[Opening Given records section]

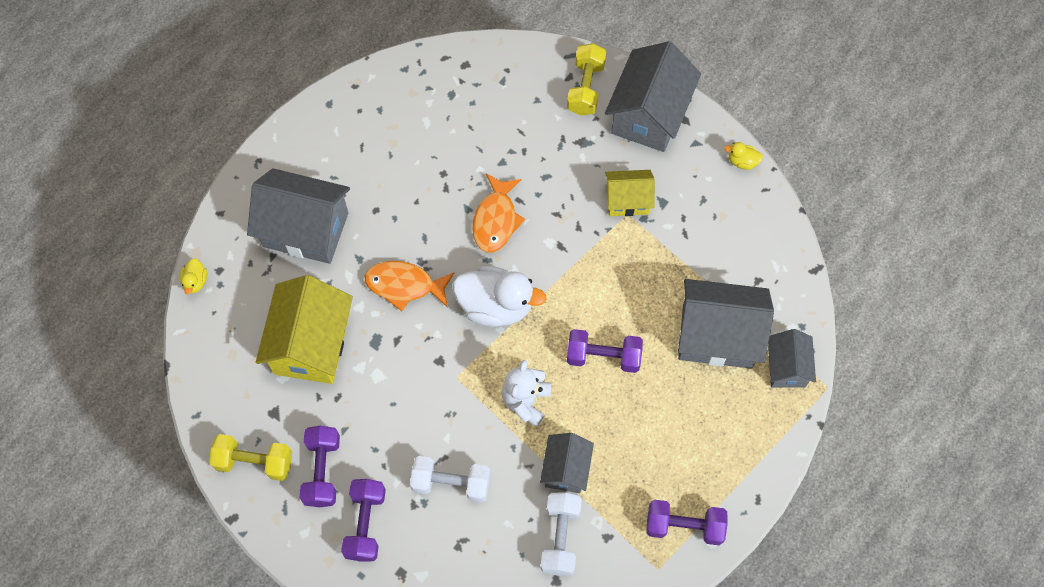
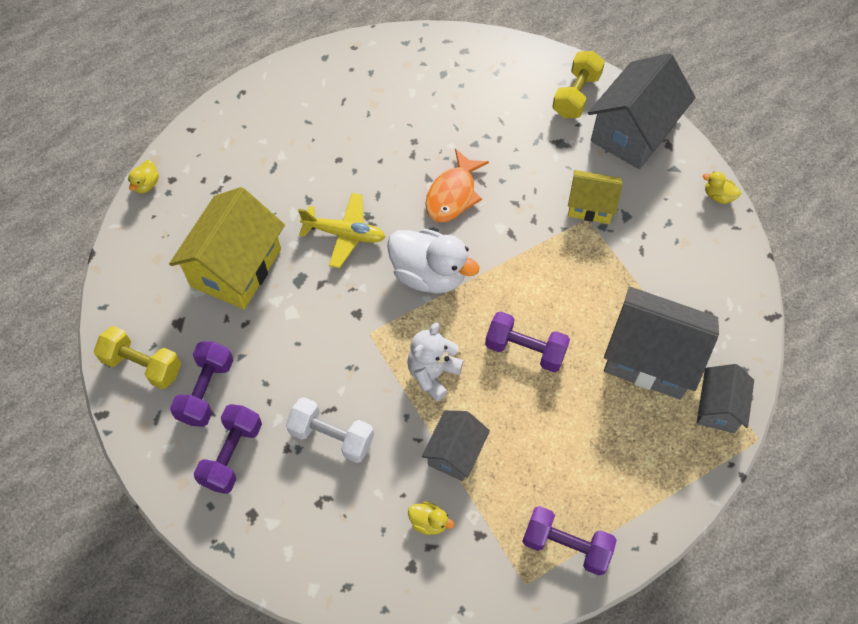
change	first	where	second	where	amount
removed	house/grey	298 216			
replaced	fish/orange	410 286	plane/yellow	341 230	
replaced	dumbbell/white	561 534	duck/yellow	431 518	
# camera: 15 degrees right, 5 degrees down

[Closing Given records section]
[Opening Given records section]

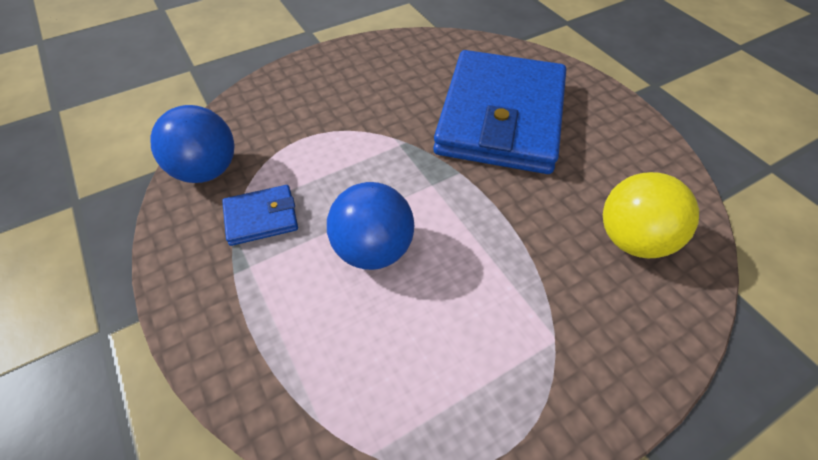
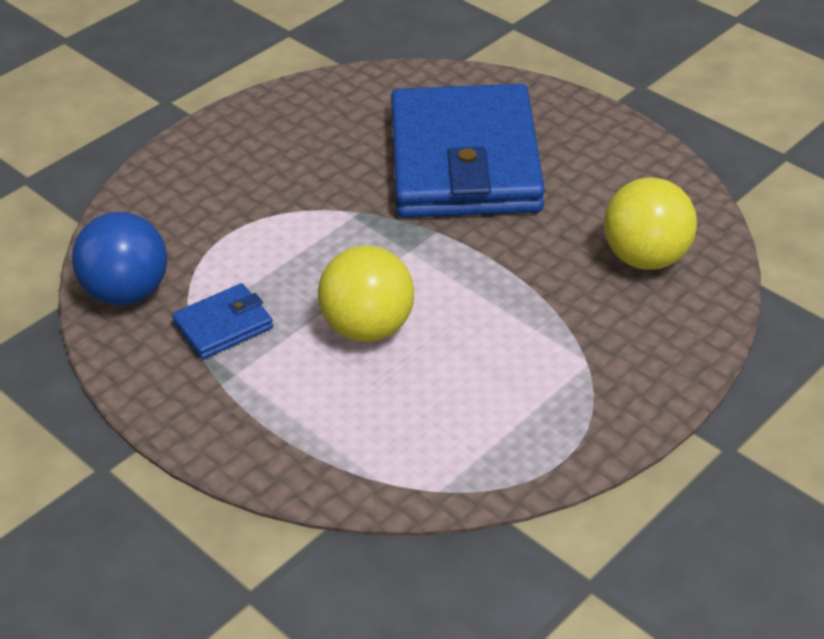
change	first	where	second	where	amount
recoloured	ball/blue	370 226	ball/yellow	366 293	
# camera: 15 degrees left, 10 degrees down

[Closing Given records section]

**Task to carry out:** What is the number of lines in the data that contain "camera"? Write that number and nothing else.

**Problem solution:** 2